Write out every one of the entries below word for word, leaving out the picture.

______________________________

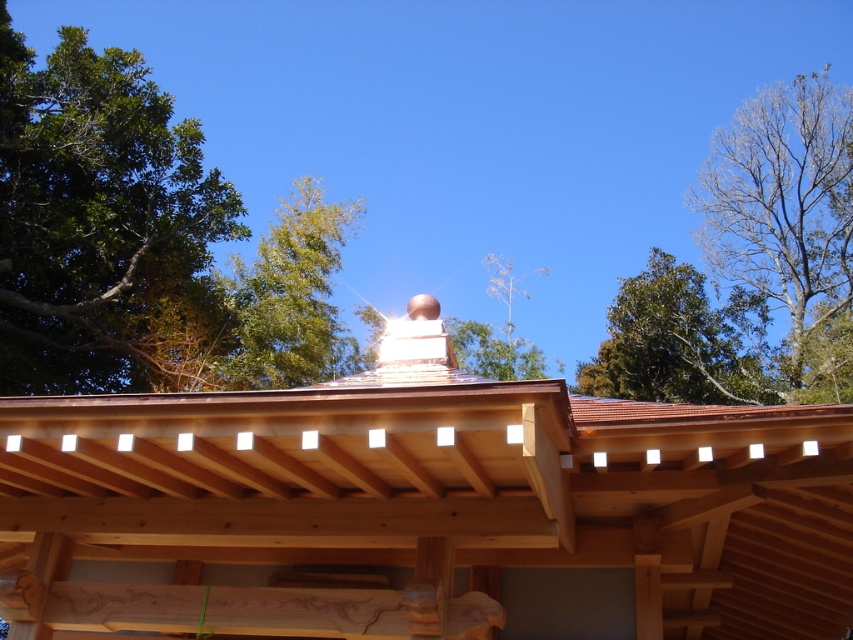
Which is more to the left, shiny copper roof at center or bare branches at upper right?

shiny copper roof at center is more to the left.

Can you confirm if shiny copper roof at center is shorter than bare branches at upper right?

Yes.

Is point (405, 502) behind point (838, 282)?

No, (405, 502) is closer to viewer.

You are a GUI agent. You are given a task and a screenshot of the screen. Output one action in this format:
    pyautogui.click(x=<x>, y=<y>)
    Task: Click on the shiny copper roof at center
    The image size is (853, 640).
    Given the screenshot: What is the action you would take?
    pyautogui.click(x=422, y=509)

Who is higher up, green leafy tree at upper left or green leafy tree at upper center?

green leafy tree at upper left is above.

Does green leafy tree at upper left have a greater width compared to green leafy tree at upper center?

Correct, the width of green leafy tree at upper left exceeds that of green leafy tree at upper center.

Find the location of a particular element. The width and height of the screenshot is (853, 640). green leafy tree at upper left is located at coordinates (x=96, y=216).

Is shiny copper roof at center above green leafy tree at upper center?

Actually, shiny copper roof at center is below green leafy tree at upper center.

Is shiny copper roof at center smaller than green leafy tree at upper center?

Correct, shiny copper roof at center occupies less space than green leafy tree at upper center.

Which is in front, point (334, 499) or point (309, 374)?

Point (334, 499) is more forward.

Locate an element on the screen. shiny copper roof at center is located at coordinates (422, 509).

______________________________

EXERCISE OUTPUT:
Which is more to the left, shiny copper roof at center or bare branches at upper right?

shiny copper roof at center is more to the left.

Can you confirm if shiny copper roof at center is shorter than bare branches at upper right?

Yes.

Is point (405, 502) behind point (838, 282)?

No, (405, 502) is closer to viewer.

You are a GUI agent. You are given a task and a screenshot of the screen. Output one action in this format:
    pyautogui.click(x=<x>, y=<y>)
    Task: Click on the shiny copper roof at center
    The image size is (853, 640).
    Given the screenshot: What is the action you would take?
    pyautogui.click(x=422, y=509)

Who is higher up, green leafy tree at upper left or green leafy tree at upper center?

green leafy tree at upper left is above.

Does green leafy tree at upper left have a greater width compared to green leafy tree at upper center?

Correct, the width of green leafy tree at upper left exceeds that of green leafy tree at upper center.

Find the location of a particular element. The width and height of the screenshot is (853, 640). green leafy tree at upper left is located at coordinates (x=96, y=216).

Is shiny copper roof at center above green leafy tree at upper center?

Actually, shiny copper roof at center is below green leafy tree at upper center.

Is shiny copper roof at center smaller than green leafy tree at upper center?

Correct, shiny copper roof at center occupies less space than green leafy tree at upper center.

Which is in front, point (334, 499) or point (309, 374)?

Point (334, 499) is more forward.

Locate an element on the screen. shiny copper roof at center is located at coordinates (422, 509).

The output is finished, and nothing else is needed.